▸ **Task details**
Print, exactly as they appear, only the lines from the line that contains "lime plate G7:H7" through the end of the listing.
────────────────
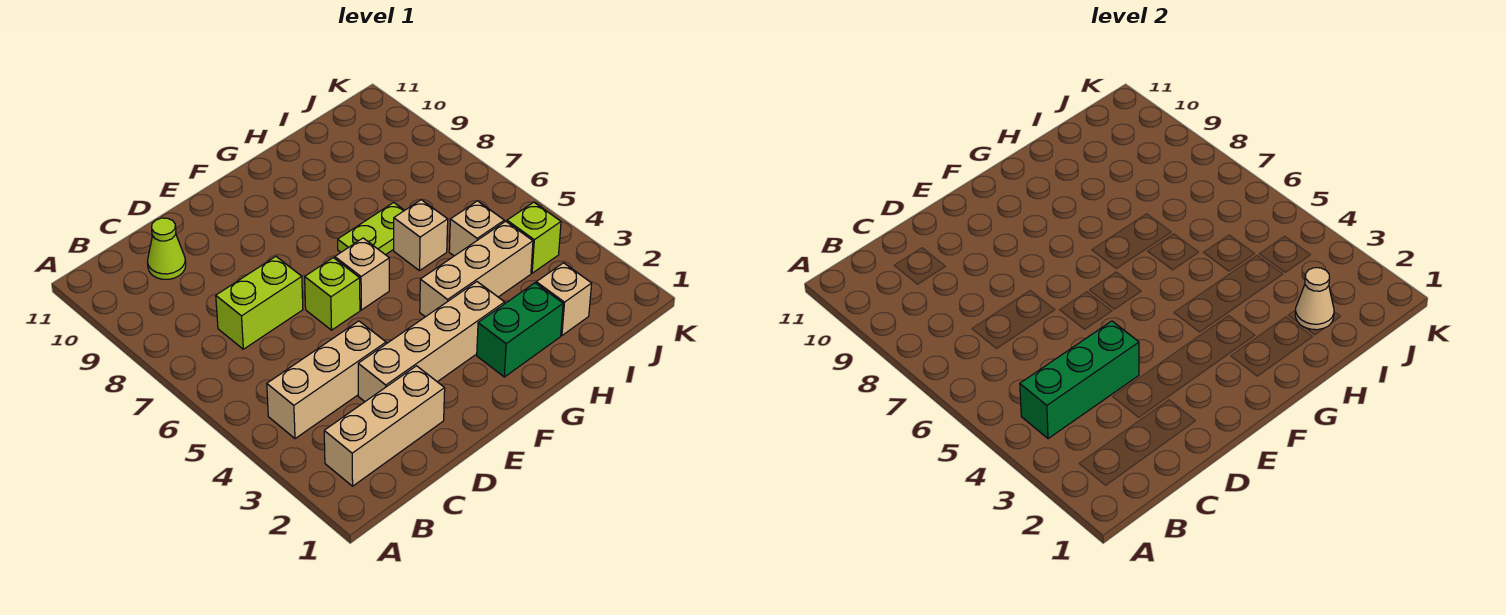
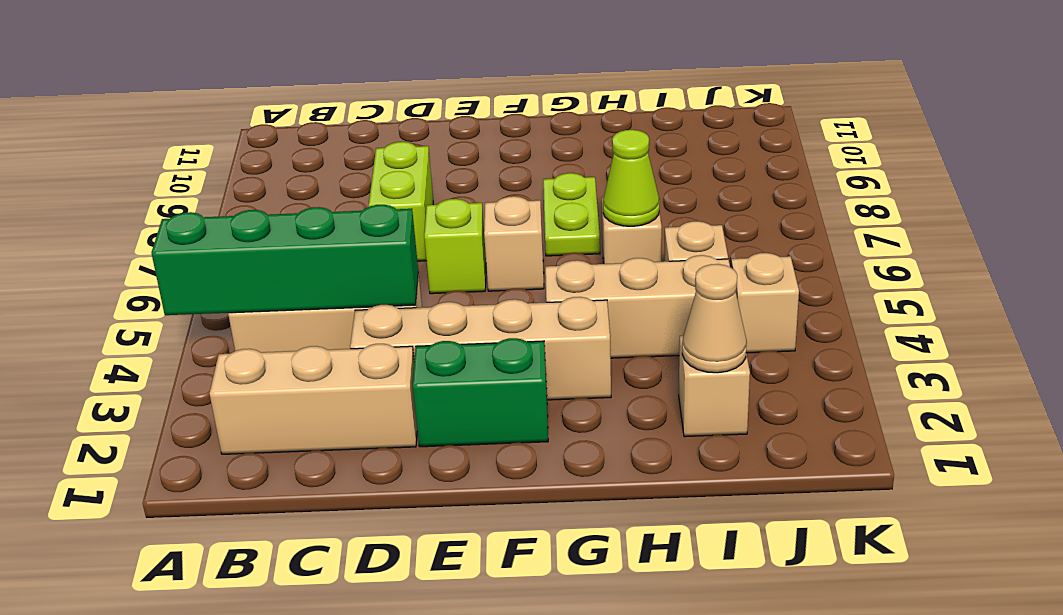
green brick B4:D4 level 2 -> green brick A4:D4 level 2
lime brick C7:D7 level 1 -> lime brick D7:D8 level 1
lime cone C10 level 1 -> lime cone H6 level 2
green brick G2:H2 level 1 -> green brick E2:F2 level 1
lime plate G7:H7 level 1 -> lime plate G7:G8 level 1
lime brick J4 level 1 -> tan brick J4 level 1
────────────────
▸ **Solution to this problem**
lime plate G7:H7 level 1 -> lime plate G7:G8 level 1
lime brick J4 level 1 -> tan brick J4 level 1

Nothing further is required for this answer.